| TASK ITEM |
What is needed is an exact copy of the entries, with the pictures excluded.

| DATA EXCERPTS |
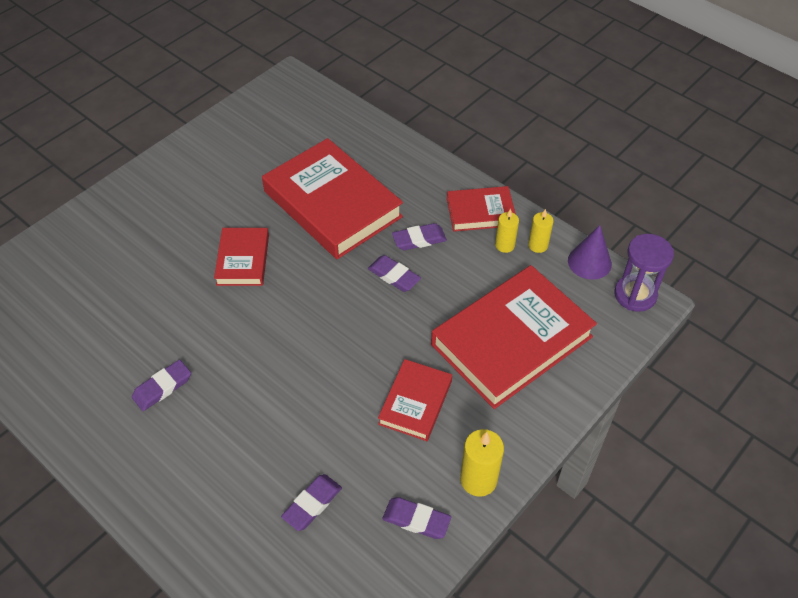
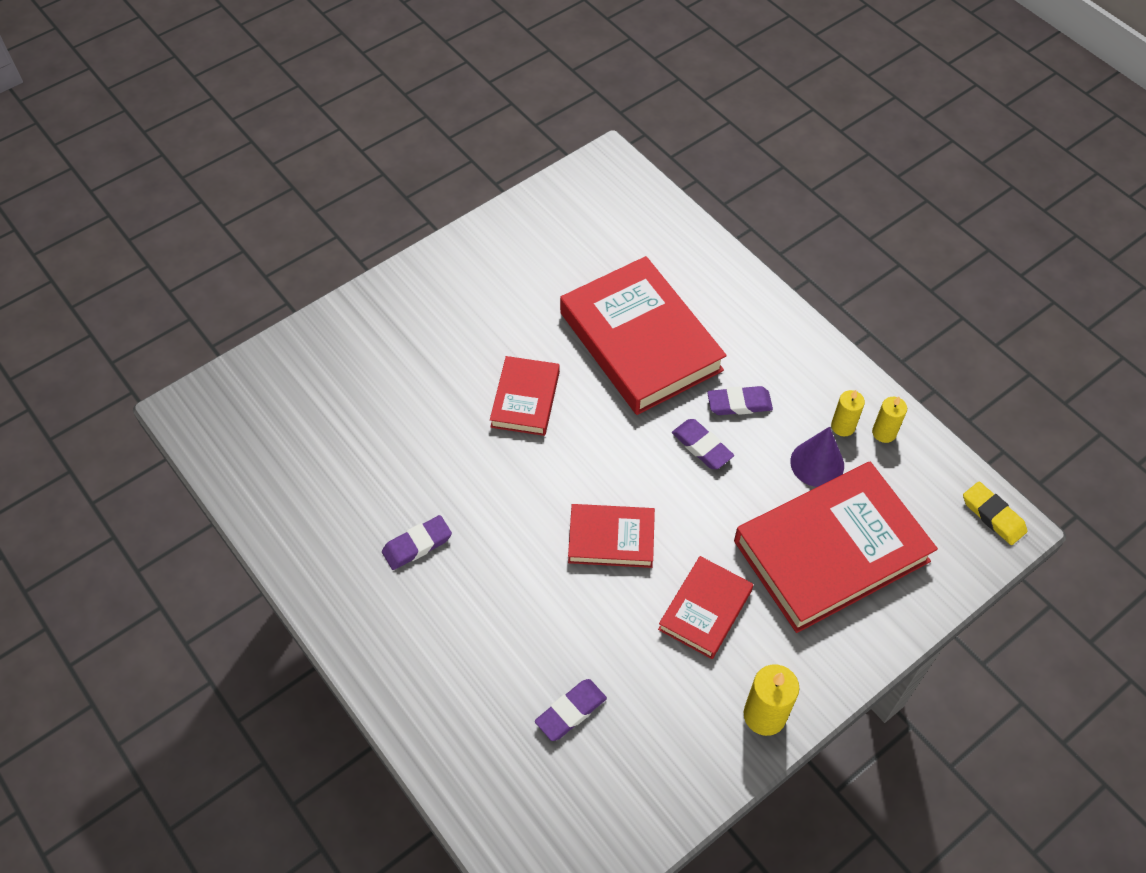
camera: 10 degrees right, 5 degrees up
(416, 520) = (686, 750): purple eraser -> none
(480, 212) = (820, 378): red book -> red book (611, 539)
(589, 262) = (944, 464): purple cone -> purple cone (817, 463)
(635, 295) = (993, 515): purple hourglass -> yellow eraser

| ANSWER BOX |
camera: 10 degrees right, 5 degrees up
(416, 520) = (686, 750): purple eraser -> none
(480, 212) = (820, 378): red book -> red book (611, 539)
(589, 262) = (944, 464): purple cone -> purple cone (817, 463)
(635, 295) = (993, 515): purple hourglass -> yellow eraser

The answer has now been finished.